Without including any pictures, please copy every entry below exactly.

--- START ---

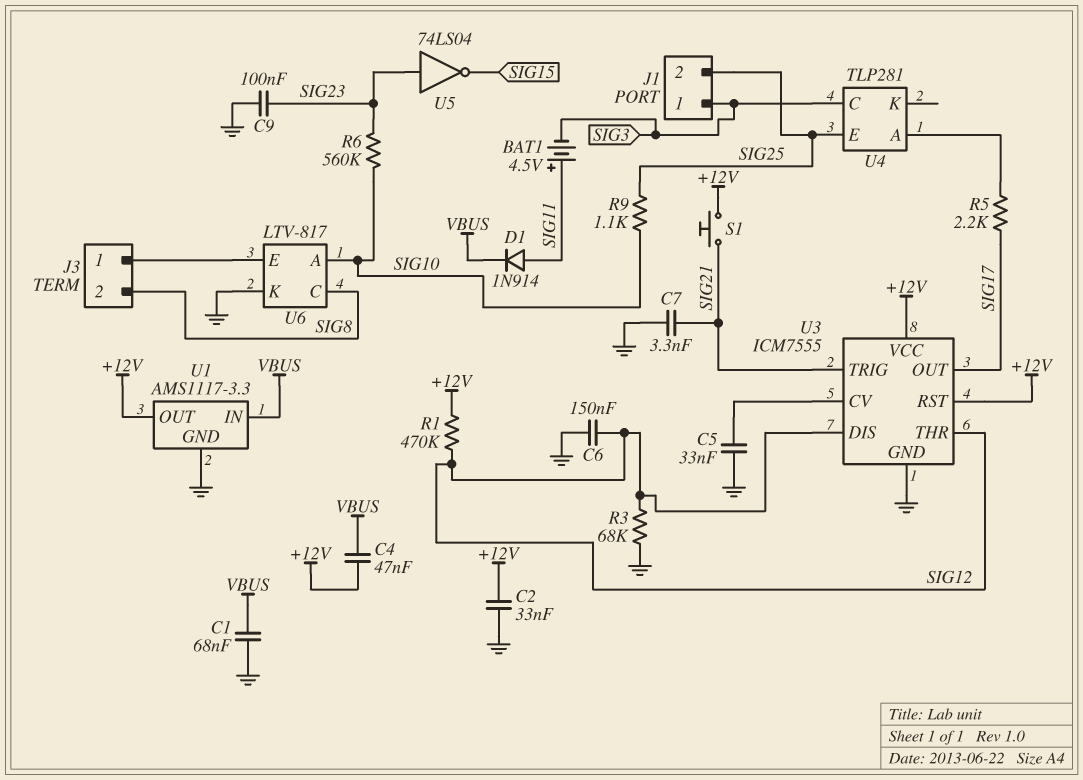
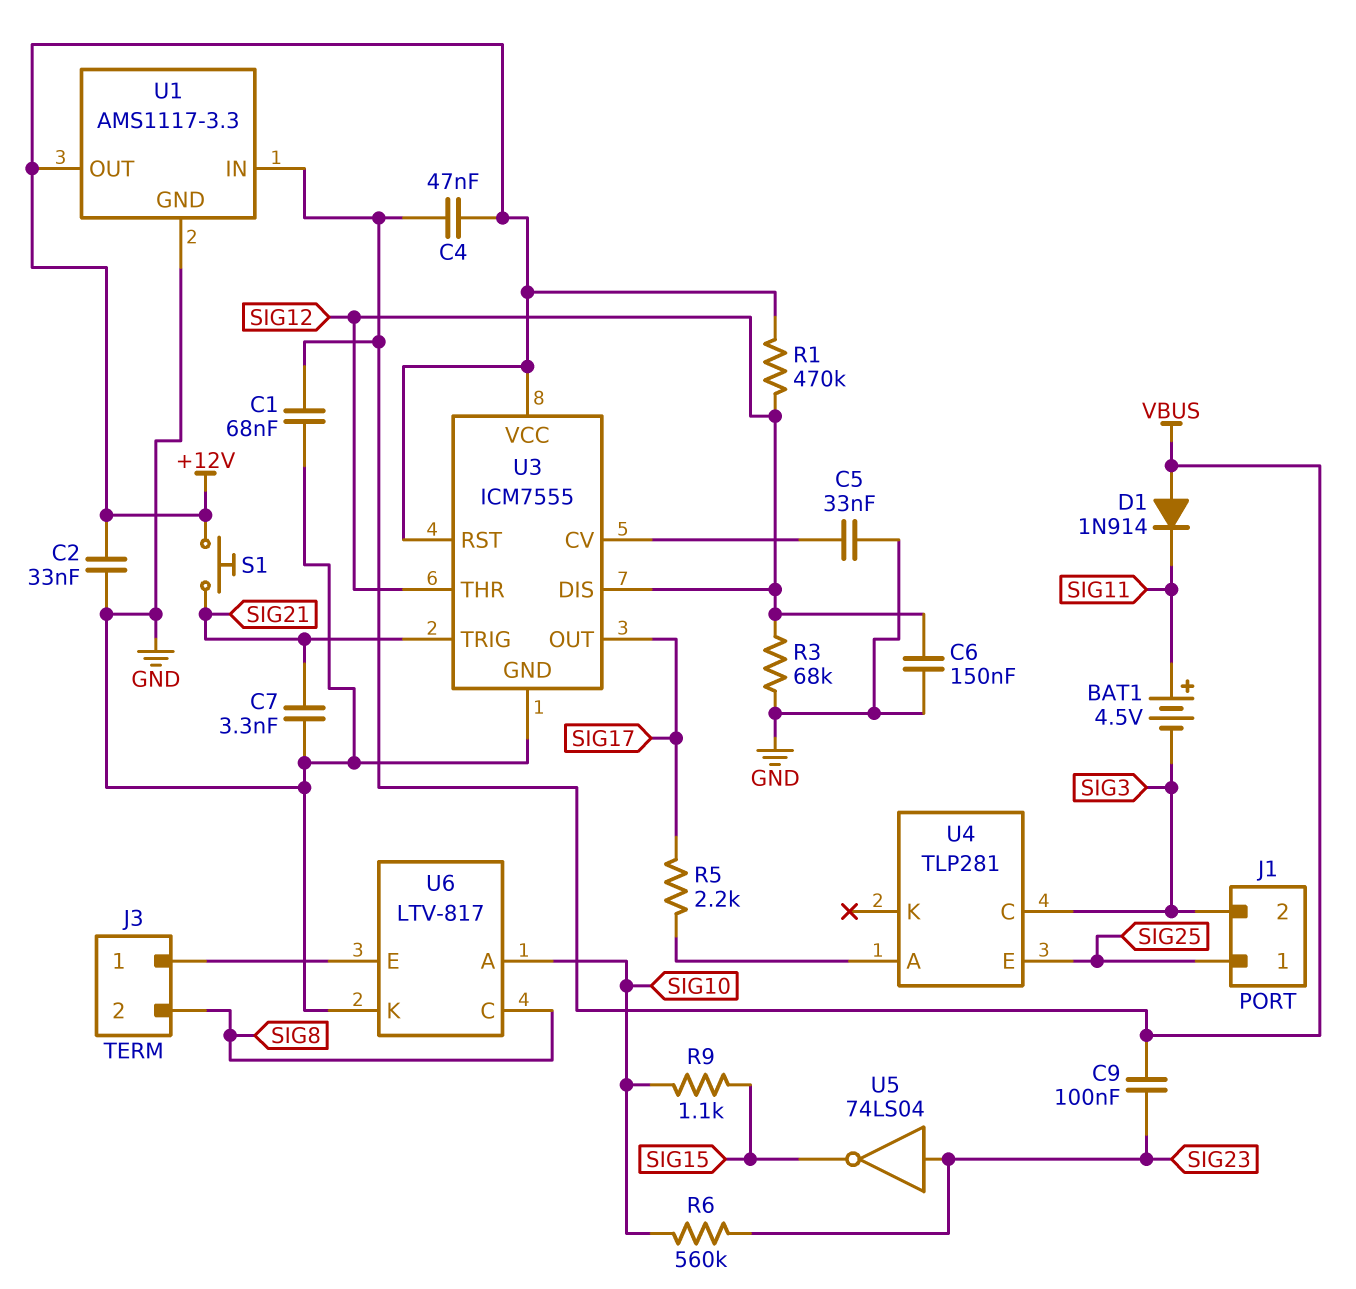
C9: 100nF (GND, SIG23) -> 100nF (SIG23, VBUS)
D1: diode 1N914 (A SIG11, K VBUS) -> diode 1N914 (A VBUS, K SIG11)
J1 pin 1: SIG3 -> SIG25
J1 pin 2: SIG25 -> SIG3
R9: 1.1k (SIG10, SIG25) -> 1.1k (SIG10, SIG15)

--- END ---

• [EXPECTED ANSWER]:
C9: 100nF (GND, SIG23) -> 100nF (SIG23, VBUS)
D1: diode 1N914 (A SIG11, K VBUS) -> diode 1N914 (A VBUS, K SIG11)
J1 pin 1: SIG3 -> SIG25
J1 pin 2: SIG25 -> SIG3
R9: 1.1k (SIG10, SIG25) -> 1.1k (SIG10, SIG15)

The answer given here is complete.